## Exercise brief
Go to the line containing "pink padlock: 4 -> 1" in the records below. Repeat it and the lines after it exactly, all the way to the end.

## Material supplied

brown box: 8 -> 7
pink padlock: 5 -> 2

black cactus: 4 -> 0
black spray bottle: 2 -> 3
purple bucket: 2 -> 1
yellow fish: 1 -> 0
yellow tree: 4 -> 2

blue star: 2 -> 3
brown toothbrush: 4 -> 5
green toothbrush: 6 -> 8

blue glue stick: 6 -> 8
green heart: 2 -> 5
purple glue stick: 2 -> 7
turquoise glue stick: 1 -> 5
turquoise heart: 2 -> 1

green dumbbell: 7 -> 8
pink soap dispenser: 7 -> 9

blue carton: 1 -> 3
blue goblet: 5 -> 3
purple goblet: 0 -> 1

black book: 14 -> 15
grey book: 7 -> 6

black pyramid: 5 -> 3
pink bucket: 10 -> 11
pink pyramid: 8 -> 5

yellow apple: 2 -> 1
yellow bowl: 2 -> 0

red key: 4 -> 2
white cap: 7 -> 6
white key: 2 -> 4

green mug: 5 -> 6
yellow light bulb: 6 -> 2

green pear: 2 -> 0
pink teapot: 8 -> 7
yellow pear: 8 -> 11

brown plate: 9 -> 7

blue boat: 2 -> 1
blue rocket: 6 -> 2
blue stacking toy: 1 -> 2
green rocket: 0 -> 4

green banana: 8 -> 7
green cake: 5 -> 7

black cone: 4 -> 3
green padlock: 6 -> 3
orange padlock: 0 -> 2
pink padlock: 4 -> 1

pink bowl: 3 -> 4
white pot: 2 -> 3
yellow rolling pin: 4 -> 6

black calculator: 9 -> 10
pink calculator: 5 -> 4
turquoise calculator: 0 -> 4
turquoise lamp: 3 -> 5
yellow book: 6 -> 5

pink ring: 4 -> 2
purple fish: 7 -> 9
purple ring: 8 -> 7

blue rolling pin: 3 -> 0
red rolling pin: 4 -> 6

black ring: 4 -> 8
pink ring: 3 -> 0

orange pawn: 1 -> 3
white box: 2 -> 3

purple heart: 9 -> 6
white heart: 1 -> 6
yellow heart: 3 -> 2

## Solution to this problem
pink padlock: 4 -> 1

pink bowl: 3 -> 4
white pot: 2 -> 3
yellow rolling pin: 4 -> 6

black calculator: 9 -> 10
pink calculator: 5 -> 4
turquoise calculator: 0 -> 4
turquoise lamp: 3 -> 5
yellow book: 6 -> 5

pink ring: 4 -> 2
purple fish: 7 -> 9
purple ring: 8 -> 7

blue rolling pin: 3 -> 0
red rolling pin: 4 -> 6

black ring: 4 -> 8
pink ring: 3 -> 0

orange pawn: 1 -> 3
white box: 2 -> 3

purple heart: 9 -> 6
white heart: 1 -> 6
yellow heart: 3 -> 2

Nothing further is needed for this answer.